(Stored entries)

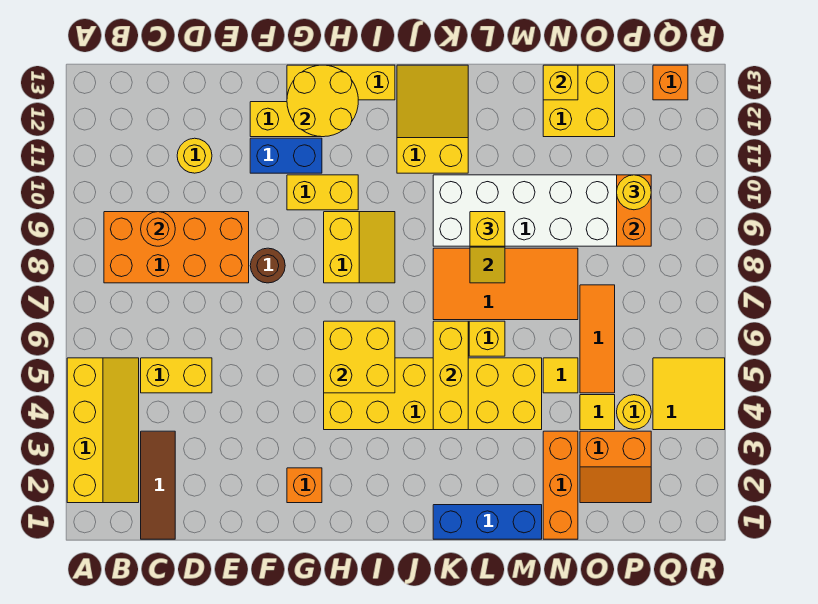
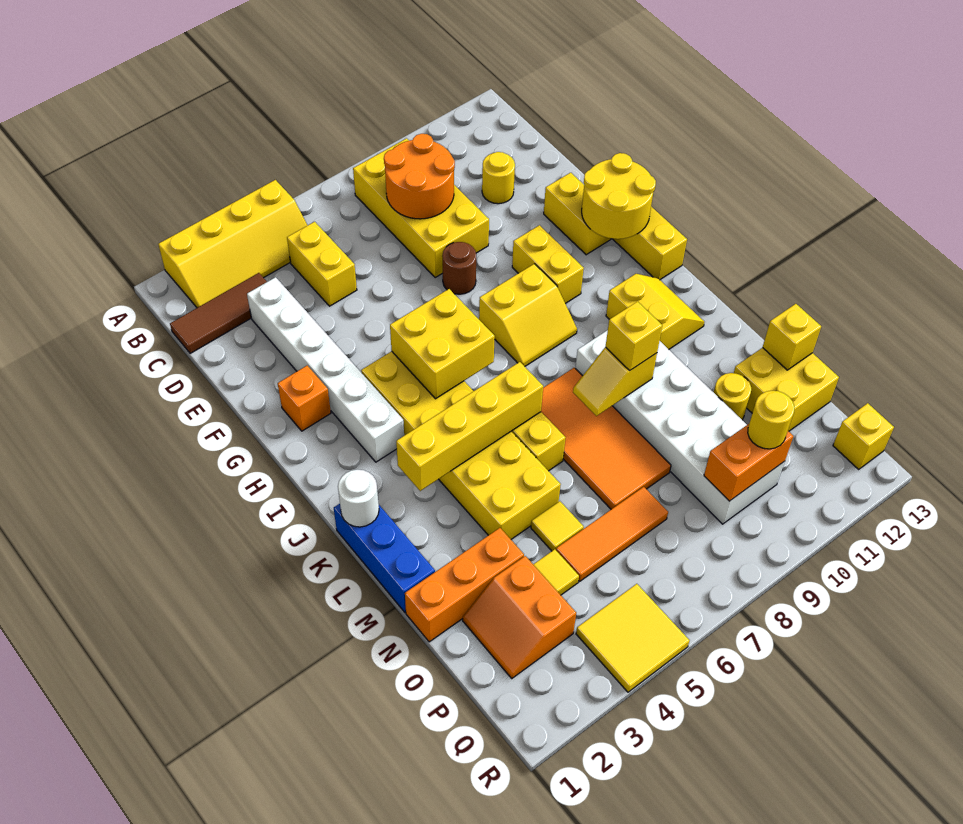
orange brick B8:E9 level 1 -> yellow brick B8:E9 level 1
orange round brick C9 level 2 -> orange round brick C8:D9 level 2
none -> white brick D3:I3 level 1
blue brick F11:G11 level 1 -> none
yellow slope J11:K13 level 1 top 11 -> yellow slope J11:K12 level 1 top 11
none -> white round brick K1 level 2
yellow brick K4:K6 level 2 -> yellow brick K3:K6 level 2
yellow round brick P4 level 1 -> yellow round brick N11 level 1
orange brick Q13 level 1 -> yellow brick Q13 level 1

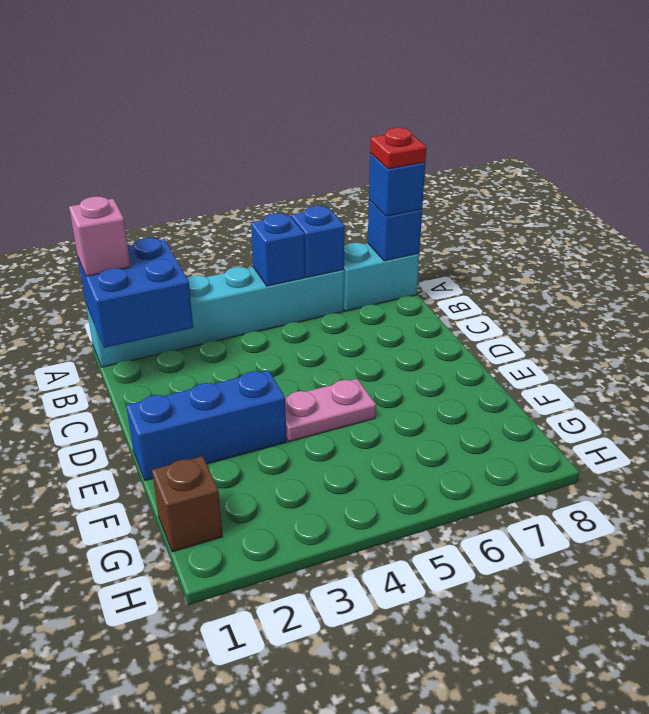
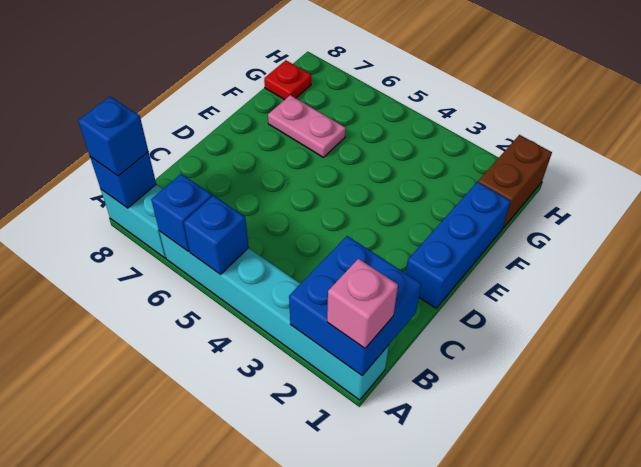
red plate A8 level 4 -> red plate G8 level 1
blue brick E1:E3 level 1 -> blue brick D1:F1 level 1
pink plate E4:E5 level 1 -> pink plate F6:F7 level 1
brown brick G1 level 1 -> brown brick G1:H1 level 1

> Task description
Copy out exactly the lines that run from the one holding "blue brick E1:E3" through the end of the data above.

> Task result
blue brick E1:E3 level 1 -> blue brick D1:F1 level 1
pink plate E4:E5 level 1 -> pink plate F6:F7 level 1
brown brick G1 level 1 -> brown brick G1:H1 level 1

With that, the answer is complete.